REQUIREMENT: Using the records that follow, copy every line containing the word "SERVO".

INPUT:
----------------------------------------

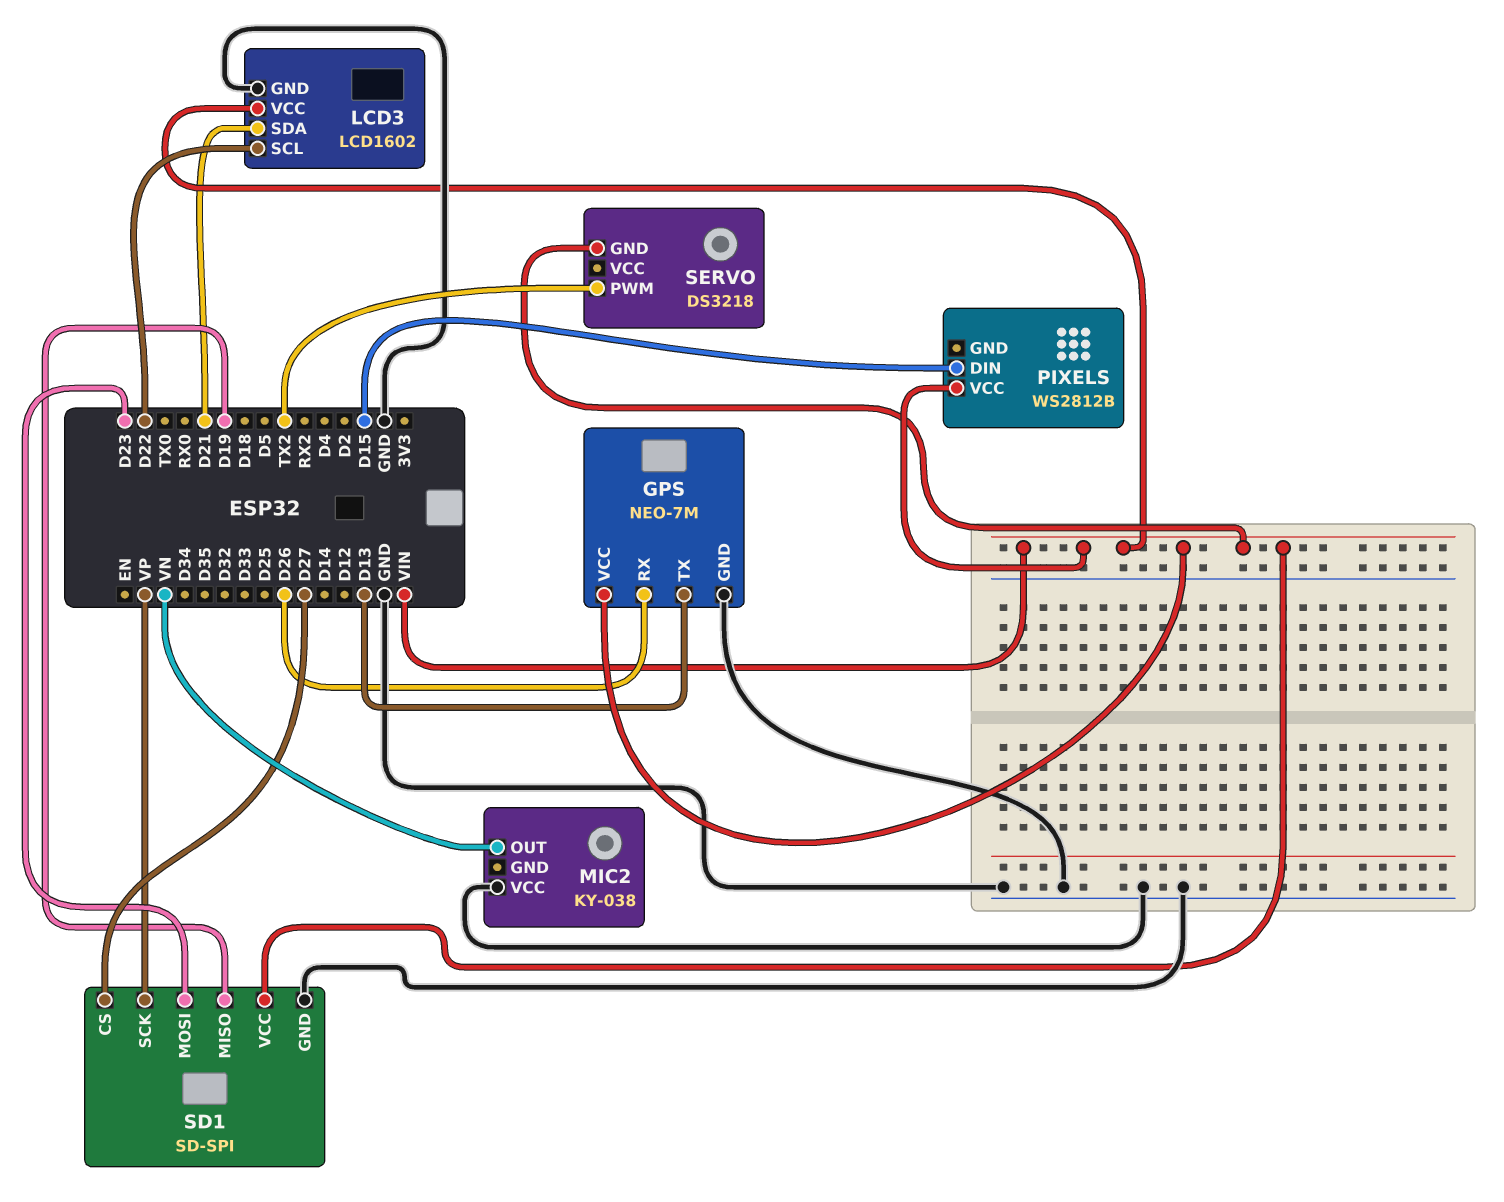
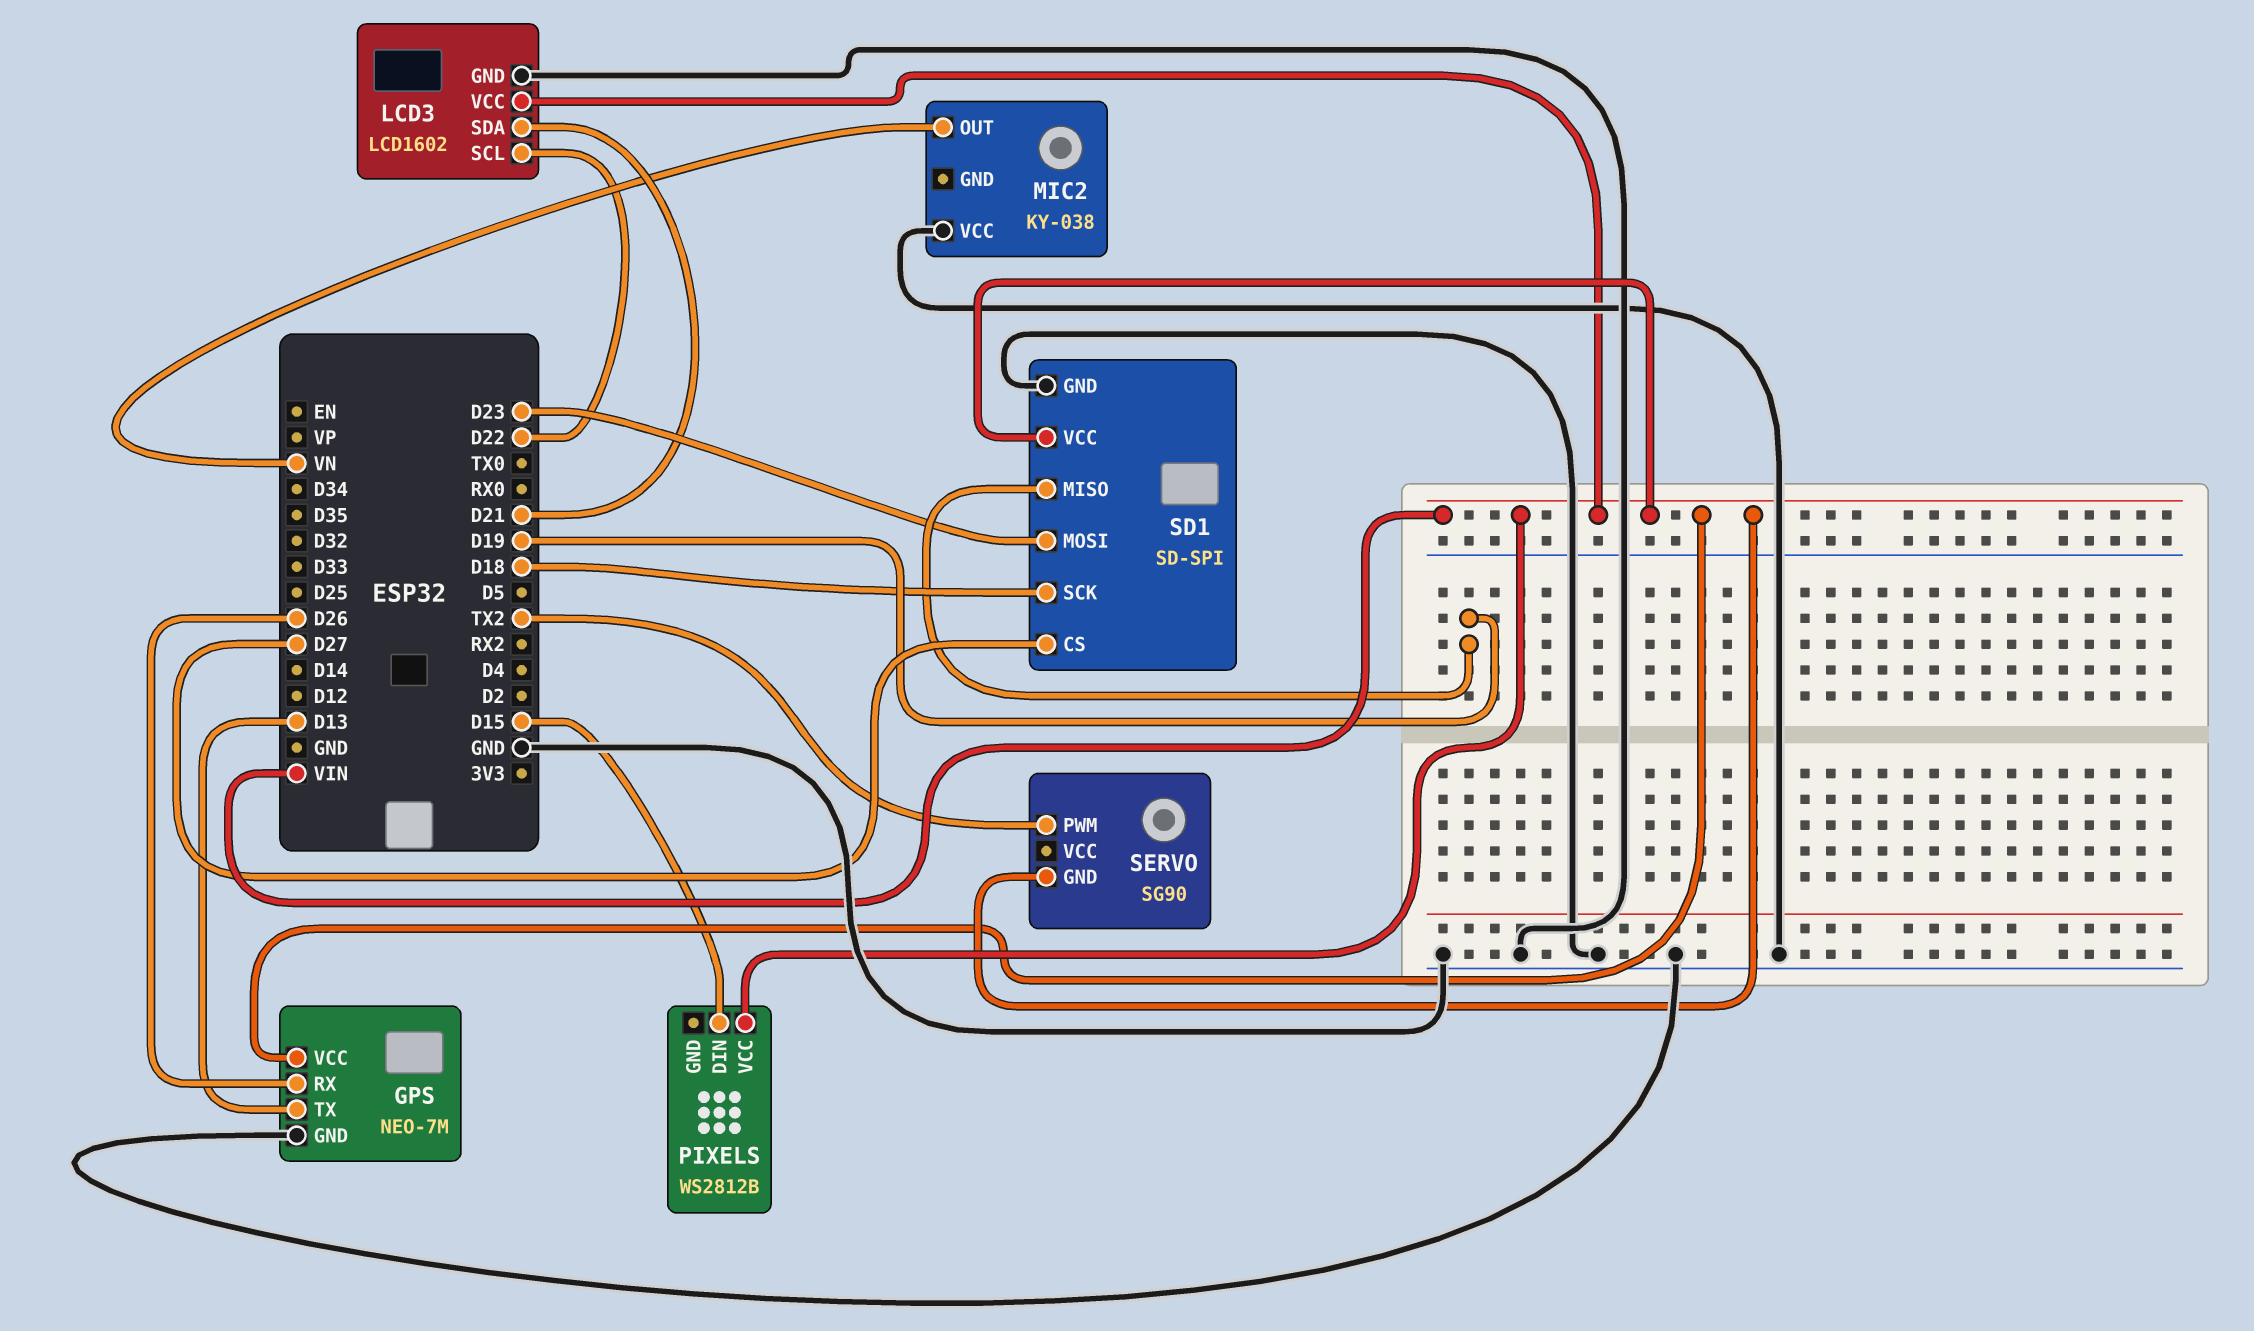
SD1 pin SCK: VP -> D18
SERVO: DS3218 -> SG90

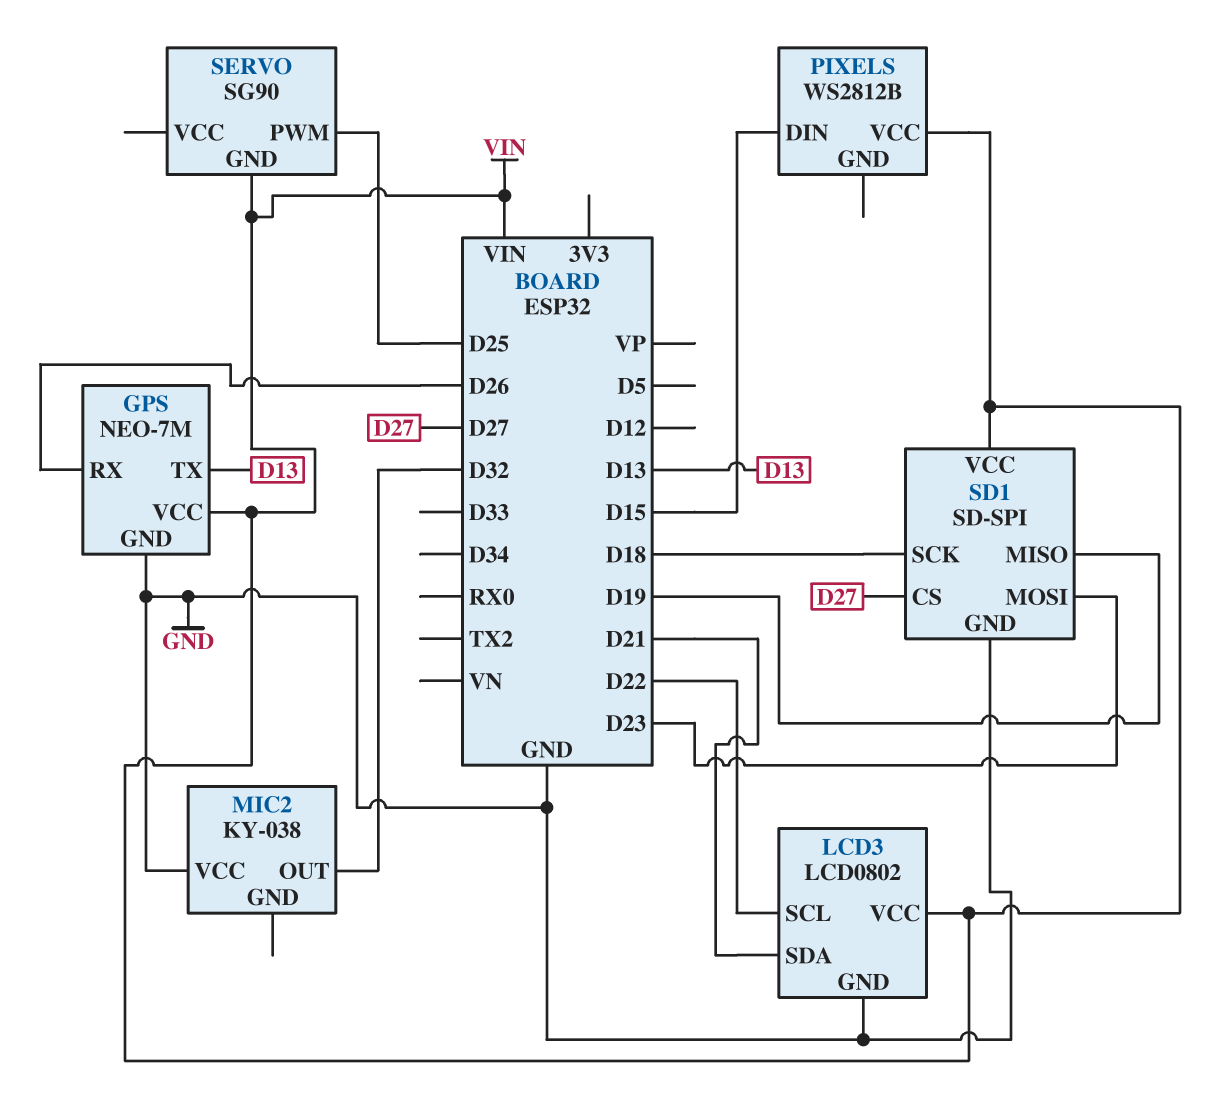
LCD3: LCD1602 -> LCD0802
MIC2 pin OUT: VN -> D32
SERVO pin PWM: TX2 -> D25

----------------------------------------

TASK ANSWER:
SERVO: DS3218 -> SG90
SERVO pin PWM: TX2 -> D25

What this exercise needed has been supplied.